#### RECORDS FOR THIS TASK ####
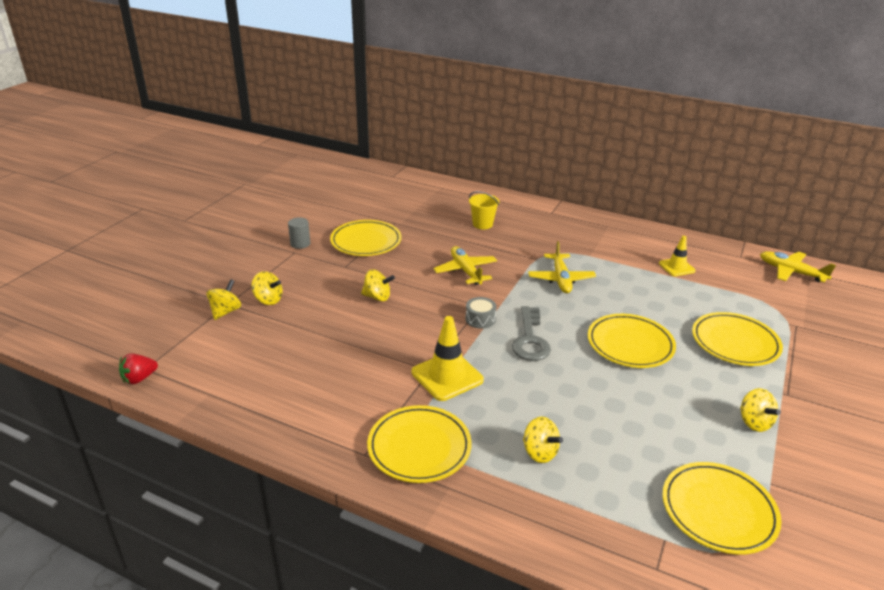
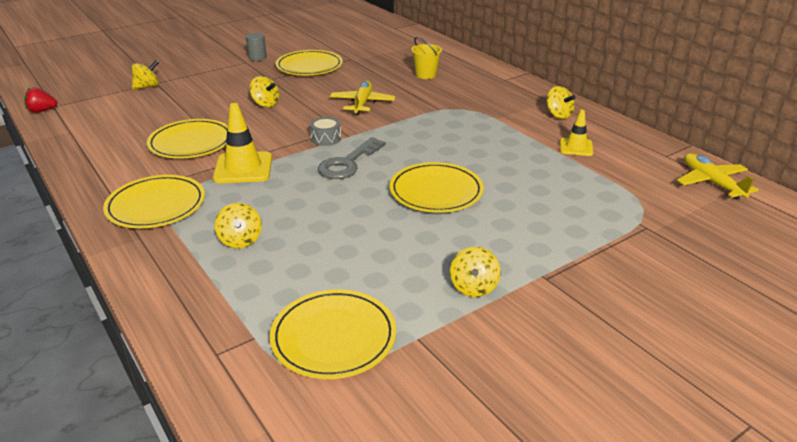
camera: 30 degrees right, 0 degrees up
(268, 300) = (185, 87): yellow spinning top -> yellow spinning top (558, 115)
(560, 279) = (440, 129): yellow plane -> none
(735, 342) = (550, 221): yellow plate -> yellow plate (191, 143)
####
#### RECORDS FOR THIS TASK ####
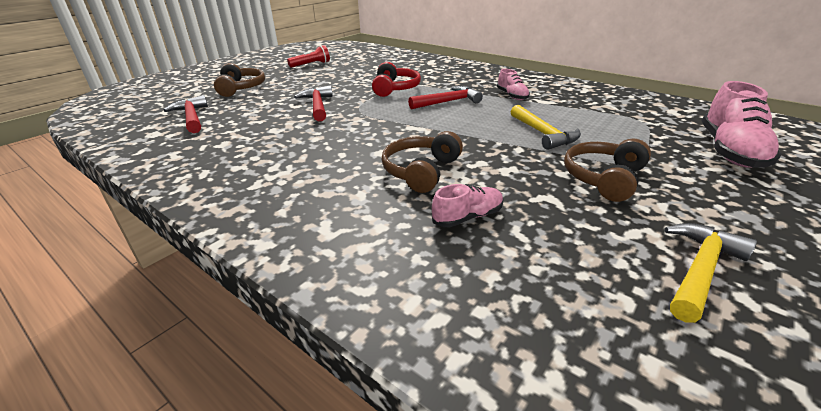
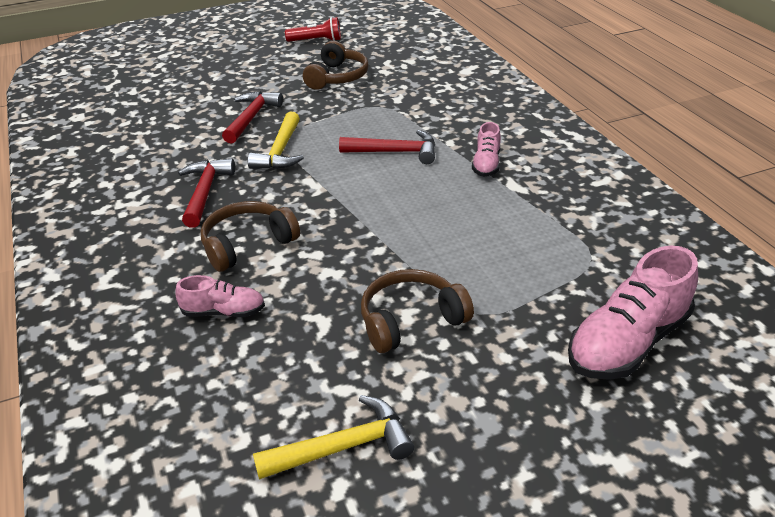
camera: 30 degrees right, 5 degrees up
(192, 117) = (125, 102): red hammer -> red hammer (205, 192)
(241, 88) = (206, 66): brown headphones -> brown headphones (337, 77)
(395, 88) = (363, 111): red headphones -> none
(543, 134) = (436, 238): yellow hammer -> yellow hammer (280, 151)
####
#### RECORDS FOR THIS TASK ####
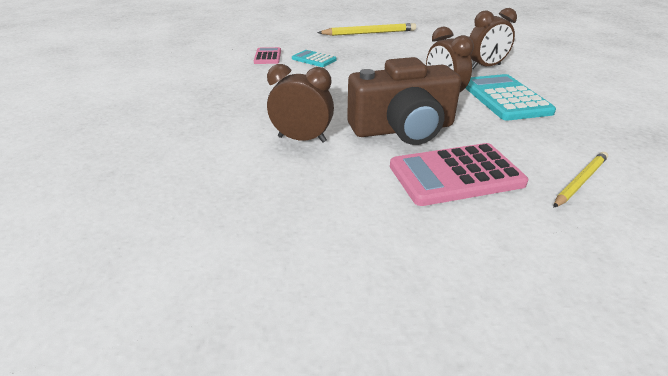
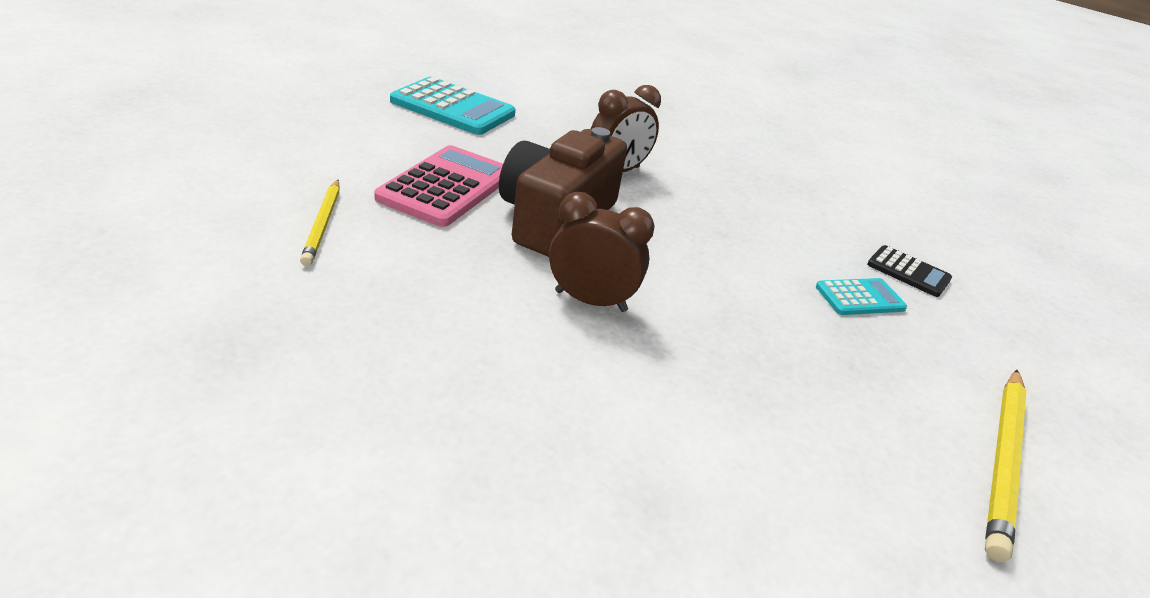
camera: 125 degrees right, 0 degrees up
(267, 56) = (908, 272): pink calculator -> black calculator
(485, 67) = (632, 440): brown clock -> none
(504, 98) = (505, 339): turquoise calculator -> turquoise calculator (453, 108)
####
* EXERCISE
Lines in the listing that include the word "degrees": how many are there? Give the number alone.

* RESPONSE TO THE EXERCISE
3